> ACTIVITY
Among the entries below, tally each line in which the word "VRAW" is found, then state the tally alone.

Records from a collection:
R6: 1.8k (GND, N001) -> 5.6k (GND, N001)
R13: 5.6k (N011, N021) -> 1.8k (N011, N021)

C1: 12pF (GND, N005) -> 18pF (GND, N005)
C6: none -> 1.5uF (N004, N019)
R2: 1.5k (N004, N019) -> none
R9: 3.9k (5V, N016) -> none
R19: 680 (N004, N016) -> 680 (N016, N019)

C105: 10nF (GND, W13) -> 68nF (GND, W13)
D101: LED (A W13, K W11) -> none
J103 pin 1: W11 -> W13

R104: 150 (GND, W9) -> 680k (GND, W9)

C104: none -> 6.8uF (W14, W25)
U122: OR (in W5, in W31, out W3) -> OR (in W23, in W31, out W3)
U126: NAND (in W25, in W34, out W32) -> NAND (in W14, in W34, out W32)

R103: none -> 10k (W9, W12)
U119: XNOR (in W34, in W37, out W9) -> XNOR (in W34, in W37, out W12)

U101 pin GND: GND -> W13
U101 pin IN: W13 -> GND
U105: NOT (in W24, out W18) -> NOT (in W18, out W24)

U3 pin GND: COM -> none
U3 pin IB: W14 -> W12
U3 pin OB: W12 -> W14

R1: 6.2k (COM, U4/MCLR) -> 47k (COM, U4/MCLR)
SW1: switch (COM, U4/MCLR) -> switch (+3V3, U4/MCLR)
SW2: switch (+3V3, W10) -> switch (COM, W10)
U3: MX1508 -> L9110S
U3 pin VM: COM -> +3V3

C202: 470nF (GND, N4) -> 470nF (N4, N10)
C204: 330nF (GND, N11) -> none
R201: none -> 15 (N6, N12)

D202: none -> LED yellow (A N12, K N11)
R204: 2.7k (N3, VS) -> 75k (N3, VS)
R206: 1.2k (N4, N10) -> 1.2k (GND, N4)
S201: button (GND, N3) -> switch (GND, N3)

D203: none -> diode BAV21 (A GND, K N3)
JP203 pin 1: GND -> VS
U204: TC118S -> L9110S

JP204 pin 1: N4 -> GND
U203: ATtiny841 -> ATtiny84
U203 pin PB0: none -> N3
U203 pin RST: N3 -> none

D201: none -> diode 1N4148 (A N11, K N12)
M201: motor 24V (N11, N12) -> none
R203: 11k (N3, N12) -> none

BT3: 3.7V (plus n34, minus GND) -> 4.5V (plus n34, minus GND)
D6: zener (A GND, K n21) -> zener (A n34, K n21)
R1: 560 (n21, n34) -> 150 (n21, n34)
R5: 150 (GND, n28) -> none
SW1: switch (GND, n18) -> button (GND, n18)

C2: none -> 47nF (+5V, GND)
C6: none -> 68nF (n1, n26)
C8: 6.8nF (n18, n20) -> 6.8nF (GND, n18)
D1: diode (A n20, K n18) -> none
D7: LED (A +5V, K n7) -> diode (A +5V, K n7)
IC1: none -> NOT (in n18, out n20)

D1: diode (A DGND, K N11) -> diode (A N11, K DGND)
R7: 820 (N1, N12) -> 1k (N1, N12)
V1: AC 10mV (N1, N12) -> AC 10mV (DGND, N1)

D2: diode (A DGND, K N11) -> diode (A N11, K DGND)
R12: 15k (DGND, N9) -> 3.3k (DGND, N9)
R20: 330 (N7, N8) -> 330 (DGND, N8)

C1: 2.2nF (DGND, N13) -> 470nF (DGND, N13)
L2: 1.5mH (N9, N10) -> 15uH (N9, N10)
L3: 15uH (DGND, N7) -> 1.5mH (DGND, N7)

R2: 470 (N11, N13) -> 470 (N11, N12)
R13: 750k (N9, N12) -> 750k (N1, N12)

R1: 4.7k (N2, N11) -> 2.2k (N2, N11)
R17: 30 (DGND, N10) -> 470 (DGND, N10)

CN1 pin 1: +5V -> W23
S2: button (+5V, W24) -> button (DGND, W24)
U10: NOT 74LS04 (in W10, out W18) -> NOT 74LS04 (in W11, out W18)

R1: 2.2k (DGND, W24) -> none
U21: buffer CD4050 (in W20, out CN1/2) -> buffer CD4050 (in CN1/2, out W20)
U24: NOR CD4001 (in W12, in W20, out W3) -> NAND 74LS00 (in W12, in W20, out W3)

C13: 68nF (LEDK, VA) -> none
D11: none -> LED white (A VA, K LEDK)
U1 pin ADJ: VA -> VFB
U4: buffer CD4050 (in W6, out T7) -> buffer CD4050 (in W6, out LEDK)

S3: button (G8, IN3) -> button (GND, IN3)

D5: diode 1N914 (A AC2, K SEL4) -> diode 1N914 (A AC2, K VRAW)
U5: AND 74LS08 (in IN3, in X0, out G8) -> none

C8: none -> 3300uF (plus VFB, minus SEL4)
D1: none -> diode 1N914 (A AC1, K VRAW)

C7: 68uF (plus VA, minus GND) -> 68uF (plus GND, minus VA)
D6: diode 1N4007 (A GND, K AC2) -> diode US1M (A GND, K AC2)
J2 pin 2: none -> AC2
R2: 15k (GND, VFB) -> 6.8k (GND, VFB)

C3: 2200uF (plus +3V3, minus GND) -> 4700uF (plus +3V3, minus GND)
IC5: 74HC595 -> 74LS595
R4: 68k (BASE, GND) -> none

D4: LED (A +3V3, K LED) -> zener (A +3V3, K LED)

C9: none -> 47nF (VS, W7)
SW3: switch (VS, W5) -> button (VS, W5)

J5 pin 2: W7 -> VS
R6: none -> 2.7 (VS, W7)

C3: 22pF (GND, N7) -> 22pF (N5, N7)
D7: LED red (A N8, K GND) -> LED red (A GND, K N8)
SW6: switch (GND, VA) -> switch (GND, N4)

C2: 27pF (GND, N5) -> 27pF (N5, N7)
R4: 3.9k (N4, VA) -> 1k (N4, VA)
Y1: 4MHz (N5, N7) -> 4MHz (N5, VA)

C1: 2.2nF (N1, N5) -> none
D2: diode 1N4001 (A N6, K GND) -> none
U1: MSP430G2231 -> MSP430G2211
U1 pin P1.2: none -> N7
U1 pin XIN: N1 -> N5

> RESULT BELOW
2